Task to complete: The required output is the lines from the one with "69,93,149,157 to 124,242,190,297" through the end of the data, repeated verbatim, with no pictures included.

Data listing section start

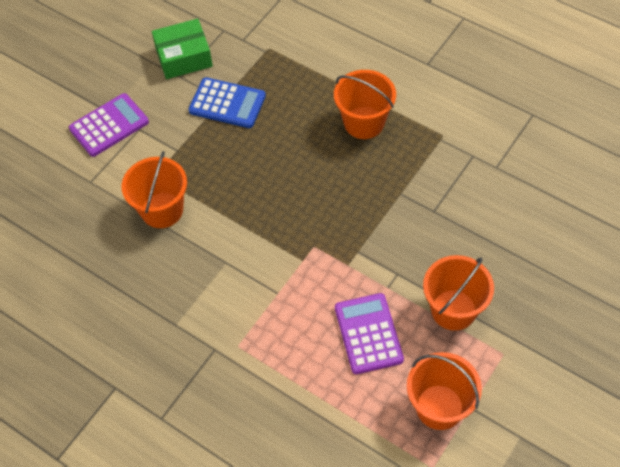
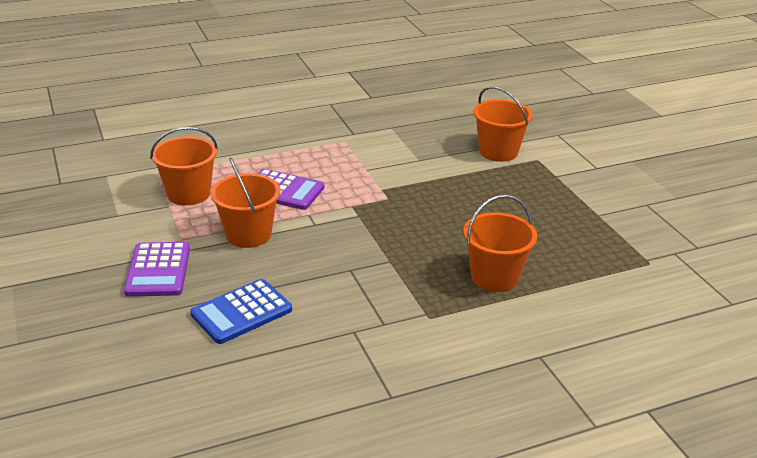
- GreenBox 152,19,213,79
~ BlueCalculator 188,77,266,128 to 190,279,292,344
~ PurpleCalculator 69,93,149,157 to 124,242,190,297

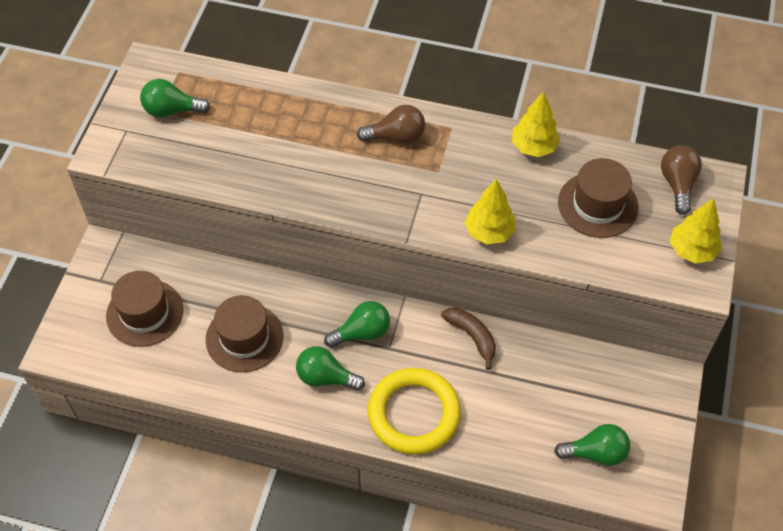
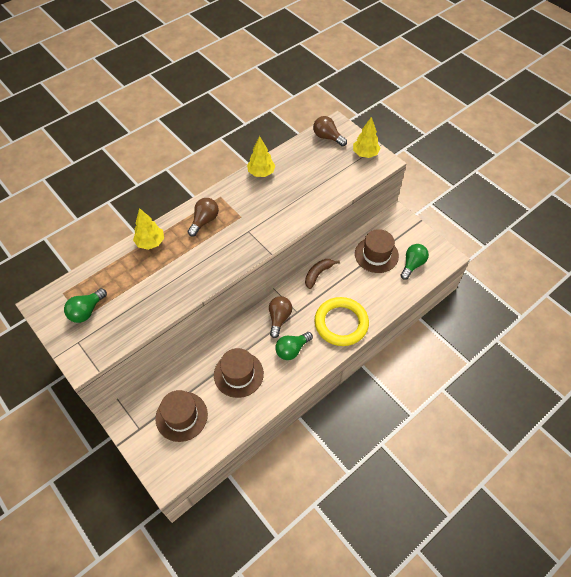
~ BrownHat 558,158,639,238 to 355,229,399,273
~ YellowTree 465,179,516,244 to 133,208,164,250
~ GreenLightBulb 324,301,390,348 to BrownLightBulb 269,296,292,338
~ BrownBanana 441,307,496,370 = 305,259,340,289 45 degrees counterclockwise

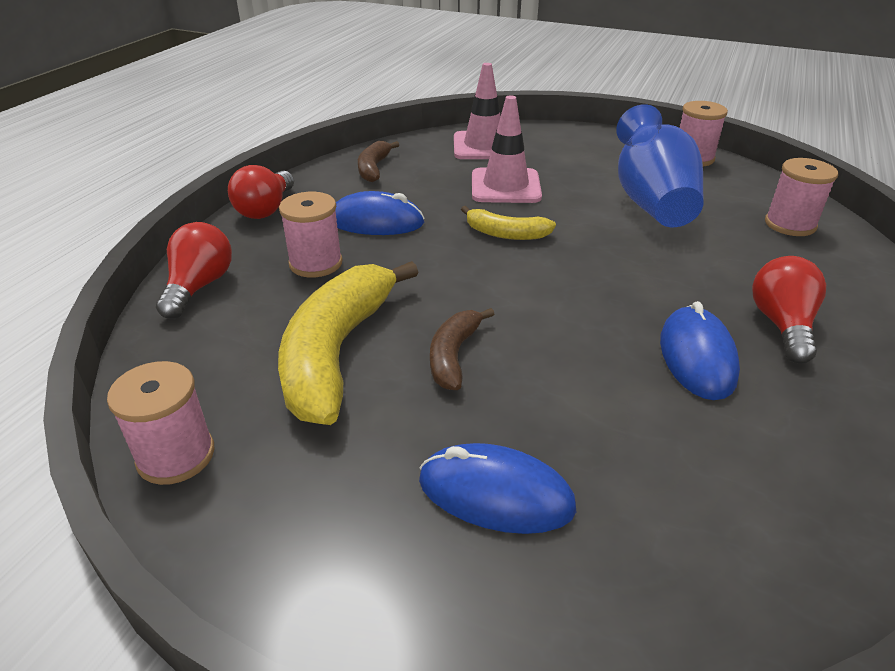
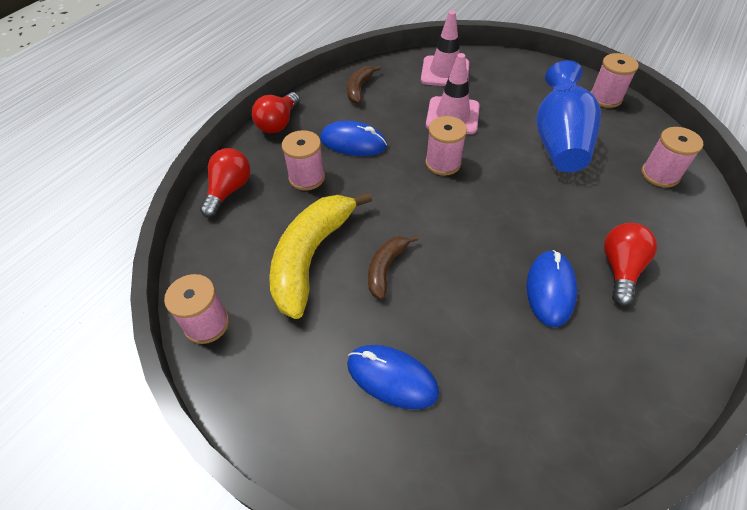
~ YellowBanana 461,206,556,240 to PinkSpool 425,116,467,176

Data listing section end

Reply to the exercise:
~ PurpleCalculator 69,93,149,157 to 124,242,190,297

~ BrownHat 558,158,639,238 to 355,229,399,273
~ YellowTree 465,179,516,244 to 133,208,164,250
~ GreenLightBulb 324,301,390,348 to BrownLightBulb 269,296,292,338
~ BrownBanana 441,307,496,370 = 305,259,340,289 45 degrees counterclockwise

~ YellowBanana 461,206,556,240 to PinkSpool 425,116,467,176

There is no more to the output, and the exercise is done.